=== Begin Enclosure ===
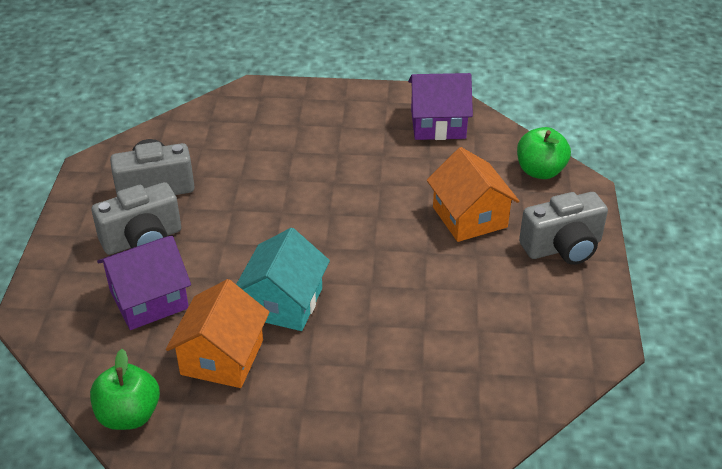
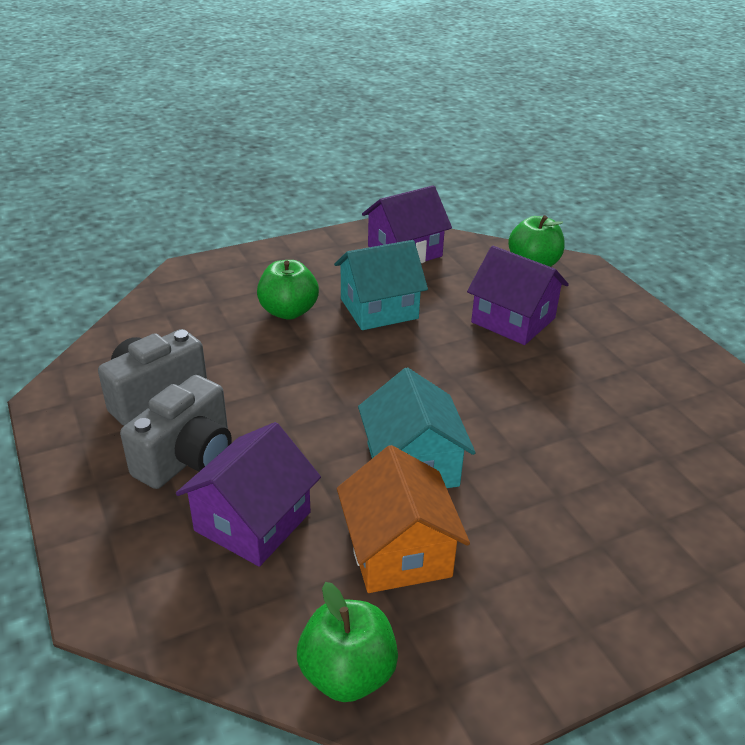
camera: 30 degrees left, 5 degrees down
(298, 150) = (288, 311): none -> green apple
(369, 170) = (379, 308): none -> turquoise house
(469, 217) = (513, 320): orange house -> purple house
(563, 247) = (618, 319): grey camera -> none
=== End Enclosure ===
**Exercise details**
Now write out the data word for word, skipping every picture in it.

**Written solution**
camera: 30 degrees left, 5 degrees down
(298, 150) = (288, 311): none -> green apple
(369, 170) = (379, 308): none -> turquoise house
(469, 217) = (513, 320): orange house -> purple house
(563, 247) = (618, 319): grey camera -> none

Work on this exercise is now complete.